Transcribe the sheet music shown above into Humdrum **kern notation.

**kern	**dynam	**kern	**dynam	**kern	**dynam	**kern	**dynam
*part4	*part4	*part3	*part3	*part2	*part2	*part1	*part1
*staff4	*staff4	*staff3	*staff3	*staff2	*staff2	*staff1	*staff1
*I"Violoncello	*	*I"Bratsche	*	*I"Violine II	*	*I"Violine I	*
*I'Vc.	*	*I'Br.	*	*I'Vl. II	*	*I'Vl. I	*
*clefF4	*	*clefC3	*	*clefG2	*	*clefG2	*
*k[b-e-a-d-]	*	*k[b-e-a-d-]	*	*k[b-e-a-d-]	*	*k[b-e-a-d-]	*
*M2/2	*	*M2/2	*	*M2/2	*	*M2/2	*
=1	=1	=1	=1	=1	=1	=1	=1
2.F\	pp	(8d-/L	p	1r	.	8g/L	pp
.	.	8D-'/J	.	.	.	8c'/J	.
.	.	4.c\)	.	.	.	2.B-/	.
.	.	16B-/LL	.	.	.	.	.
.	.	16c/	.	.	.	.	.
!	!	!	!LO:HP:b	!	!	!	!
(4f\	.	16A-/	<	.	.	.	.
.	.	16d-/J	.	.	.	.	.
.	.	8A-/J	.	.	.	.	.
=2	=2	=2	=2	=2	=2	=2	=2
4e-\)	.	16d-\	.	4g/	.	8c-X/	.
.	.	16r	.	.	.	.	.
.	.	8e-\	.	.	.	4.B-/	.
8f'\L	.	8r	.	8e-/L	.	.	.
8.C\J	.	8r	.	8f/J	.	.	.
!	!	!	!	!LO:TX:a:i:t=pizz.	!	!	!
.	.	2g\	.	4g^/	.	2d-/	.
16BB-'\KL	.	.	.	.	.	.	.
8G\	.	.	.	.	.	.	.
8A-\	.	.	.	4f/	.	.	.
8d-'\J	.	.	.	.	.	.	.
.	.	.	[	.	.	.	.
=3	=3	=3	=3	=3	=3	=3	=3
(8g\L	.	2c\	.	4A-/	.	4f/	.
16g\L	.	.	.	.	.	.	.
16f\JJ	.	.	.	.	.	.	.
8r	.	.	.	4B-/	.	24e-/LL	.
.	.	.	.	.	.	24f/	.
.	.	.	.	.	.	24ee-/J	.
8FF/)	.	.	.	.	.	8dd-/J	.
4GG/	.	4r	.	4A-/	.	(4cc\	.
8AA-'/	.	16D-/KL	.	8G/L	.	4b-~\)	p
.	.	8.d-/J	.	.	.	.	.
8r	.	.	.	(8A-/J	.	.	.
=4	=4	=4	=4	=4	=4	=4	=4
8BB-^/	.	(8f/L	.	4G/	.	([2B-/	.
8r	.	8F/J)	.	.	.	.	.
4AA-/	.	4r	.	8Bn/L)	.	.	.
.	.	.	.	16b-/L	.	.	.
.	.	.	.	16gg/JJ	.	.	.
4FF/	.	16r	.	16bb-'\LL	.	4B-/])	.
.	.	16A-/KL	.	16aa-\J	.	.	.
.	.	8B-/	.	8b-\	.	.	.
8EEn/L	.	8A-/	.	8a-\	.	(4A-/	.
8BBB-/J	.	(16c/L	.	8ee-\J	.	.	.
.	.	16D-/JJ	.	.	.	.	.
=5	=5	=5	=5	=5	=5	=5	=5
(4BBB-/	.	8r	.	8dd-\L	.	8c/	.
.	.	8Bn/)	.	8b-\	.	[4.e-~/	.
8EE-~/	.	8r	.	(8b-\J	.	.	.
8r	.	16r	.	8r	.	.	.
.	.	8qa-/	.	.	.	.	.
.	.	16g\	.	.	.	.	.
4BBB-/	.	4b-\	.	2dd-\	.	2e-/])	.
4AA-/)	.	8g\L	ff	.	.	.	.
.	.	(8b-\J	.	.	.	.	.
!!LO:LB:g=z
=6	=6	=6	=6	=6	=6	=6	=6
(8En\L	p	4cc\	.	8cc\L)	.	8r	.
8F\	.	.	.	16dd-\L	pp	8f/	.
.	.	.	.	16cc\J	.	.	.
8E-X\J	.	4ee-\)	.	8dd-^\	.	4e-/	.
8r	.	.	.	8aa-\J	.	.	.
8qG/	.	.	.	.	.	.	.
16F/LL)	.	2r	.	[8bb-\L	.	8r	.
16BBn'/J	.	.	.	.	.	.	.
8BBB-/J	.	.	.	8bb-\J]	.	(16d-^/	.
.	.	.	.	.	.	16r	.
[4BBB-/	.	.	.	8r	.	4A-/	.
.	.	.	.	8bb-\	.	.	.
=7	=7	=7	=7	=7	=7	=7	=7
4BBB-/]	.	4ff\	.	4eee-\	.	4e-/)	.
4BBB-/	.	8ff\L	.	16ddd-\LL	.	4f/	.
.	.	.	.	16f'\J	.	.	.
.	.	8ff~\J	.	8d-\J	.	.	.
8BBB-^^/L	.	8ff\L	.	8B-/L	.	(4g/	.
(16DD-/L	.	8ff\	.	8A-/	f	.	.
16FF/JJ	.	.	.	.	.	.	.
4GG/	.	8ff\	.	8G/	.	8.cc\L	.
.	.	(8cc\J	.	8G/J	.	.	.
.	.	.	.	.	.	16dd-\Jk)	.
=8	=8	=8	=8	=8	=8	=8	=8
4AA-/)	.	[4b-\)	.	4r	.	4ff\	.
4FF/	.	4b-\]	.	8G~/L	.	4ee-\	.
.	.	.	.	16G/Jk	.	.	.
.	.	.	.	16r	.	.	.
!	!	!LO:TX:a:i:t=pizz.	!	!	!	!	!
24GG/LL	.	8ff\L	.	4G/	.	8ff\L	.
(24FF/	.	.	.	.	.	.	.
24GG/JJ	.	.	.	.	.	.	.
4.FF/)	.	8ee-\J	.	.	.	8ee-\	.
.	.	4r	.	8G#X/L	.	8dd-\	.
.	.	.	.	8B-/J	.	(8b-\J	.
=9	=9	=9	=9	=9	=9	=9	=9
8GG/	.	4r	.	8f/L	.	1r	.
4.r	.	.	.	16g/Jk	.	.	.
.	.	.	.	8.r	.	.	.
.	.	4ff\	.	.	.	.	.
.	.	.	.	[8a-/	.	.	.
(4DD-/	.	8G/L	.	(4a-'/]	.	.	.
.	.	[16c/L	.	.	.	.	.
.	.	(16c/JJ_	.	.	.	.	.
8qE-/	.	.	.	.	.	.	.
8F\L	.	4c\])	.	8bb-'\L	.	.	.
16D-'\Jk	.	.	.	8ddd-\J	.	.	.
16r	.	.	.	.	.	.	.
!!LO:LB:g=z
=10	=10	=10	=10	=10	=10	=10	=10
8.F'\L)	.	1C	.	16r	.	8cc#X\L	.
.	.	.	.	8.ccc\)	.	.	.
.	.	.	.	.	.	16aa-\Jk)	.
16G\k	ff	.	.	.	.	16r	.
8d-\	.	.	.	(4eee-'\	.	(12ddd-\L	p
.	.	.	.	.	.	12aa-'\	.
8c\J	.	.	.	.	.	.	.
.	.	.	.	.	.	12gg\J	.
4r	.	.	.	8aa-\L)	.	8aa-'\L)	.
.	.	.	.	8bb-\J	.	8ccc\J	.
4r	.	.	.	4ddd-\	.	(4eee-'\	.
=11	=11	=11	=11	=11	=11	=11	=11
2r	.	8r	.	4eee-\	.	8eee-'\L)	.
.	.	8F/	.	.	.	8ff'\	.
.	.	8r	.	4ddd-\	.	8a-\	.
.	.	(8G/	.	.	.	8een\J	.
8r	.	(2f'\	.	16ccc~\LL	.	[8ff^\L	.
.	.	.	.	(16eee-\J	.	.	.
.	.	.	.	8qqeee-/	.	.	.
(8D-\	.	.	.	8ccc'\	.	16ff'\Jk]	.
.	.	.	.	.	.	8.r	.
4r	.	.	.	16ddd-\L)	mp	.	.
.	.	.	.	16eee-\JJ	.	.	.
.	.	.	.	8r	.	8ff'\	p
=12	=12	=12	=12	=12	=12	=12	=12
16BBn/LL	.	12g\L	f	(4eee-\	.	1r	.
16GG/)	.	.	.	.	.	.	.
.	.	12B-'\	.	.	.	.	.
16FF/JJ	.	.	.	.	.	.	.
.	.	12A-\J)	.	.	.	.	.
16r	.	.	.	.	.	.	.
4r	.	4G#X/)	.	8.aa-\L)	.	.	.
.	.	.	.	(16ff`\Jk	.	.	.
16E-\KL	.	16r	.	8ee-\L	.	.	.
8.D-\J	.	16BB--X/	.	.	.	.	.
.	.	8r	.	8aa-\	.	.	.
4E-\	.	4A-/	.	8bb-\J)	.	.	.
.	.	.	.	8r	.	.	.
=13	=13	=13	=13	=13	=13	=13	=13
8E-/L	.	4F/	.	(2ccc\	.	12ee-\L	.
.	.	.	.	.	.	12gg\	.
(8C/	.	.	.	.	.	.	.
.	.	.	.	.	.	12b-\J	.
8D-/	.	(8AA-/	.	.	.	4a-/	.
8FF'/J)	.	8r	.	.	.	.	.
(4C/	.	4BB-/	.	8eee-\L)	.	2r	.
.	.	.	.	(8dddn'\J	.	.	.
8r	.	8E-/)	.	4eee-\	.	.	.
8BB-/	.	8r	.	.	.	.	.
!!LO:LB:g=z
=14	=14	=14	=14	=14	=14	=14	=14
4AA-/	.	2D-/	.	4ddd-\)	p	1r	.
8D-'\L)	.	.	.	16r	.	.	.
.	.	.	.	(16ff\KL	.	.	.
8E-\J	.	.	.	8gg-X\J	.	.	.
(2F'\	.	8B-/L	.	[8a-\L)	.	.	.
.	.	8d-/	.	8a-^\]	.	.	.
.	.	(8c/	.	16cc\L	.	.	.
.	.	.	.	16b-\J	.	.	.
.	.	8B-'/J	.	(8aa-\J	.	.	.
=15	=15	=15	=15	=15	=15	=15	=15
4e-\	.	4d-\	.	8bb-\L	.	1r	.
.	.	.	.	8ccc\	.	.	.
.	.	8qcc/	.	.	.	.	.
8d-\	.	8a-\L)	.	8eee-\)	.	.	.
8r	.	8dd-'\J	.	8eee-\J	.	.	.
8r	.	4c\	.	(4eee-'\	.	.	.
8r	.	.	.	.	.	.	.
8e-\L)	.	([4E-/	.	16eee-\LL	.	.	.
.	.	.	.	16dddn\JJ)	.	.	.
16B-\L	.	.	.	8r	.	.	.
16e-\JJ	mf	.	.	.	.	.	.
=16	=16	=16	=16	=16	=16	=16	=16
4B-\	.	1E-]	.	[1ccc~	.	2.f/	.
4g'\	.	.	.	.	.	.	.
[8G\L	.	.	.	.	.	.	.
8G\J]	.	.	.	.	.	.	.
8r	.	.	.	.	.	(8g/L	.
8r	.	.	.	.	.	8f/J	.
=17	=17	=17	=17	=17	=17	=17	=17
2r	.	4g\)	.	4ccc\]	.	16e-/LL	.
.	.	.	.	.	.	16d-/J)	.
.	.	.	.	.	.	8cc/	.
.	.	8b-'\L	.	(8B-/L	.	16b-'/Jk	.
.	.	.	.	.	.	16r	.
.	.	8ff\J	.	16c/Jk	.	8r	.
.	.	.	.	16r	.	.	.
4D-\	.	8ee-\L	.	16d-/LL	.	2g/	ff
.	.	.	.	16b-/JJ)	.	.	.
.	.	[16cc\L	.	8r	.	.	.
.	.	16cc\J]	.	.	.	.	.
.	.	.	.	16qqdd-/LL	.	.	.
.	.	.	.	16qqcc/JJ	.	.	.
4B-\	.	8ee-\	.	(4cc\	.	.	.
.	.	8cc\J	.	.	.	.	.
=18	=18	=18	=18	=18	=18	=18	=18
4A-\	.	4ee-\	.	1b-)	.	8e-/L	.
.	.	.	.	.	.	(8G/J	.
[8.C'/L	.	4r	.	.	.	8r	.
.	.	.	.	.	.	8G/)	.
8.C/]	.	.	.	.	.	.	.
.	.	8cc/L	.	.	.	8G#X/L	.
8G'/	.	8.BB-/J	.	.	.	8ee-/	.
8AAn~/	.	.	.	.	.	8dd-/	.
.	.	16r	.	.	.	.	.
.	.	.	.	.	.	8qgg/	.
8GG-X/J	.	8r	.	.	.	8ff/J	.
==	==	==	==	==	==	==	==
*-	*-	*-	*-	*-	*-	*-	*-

--- Instruction ---
Extract every line from the entries above that contains the string "kern". Letter case must match.

--- Answer to this problem ---
Transcribe the sheet music shown above into Humdrum **kern notation.
**kern	**dynam	**kern	**dynam	**kern	**dynam	**kern	**dynam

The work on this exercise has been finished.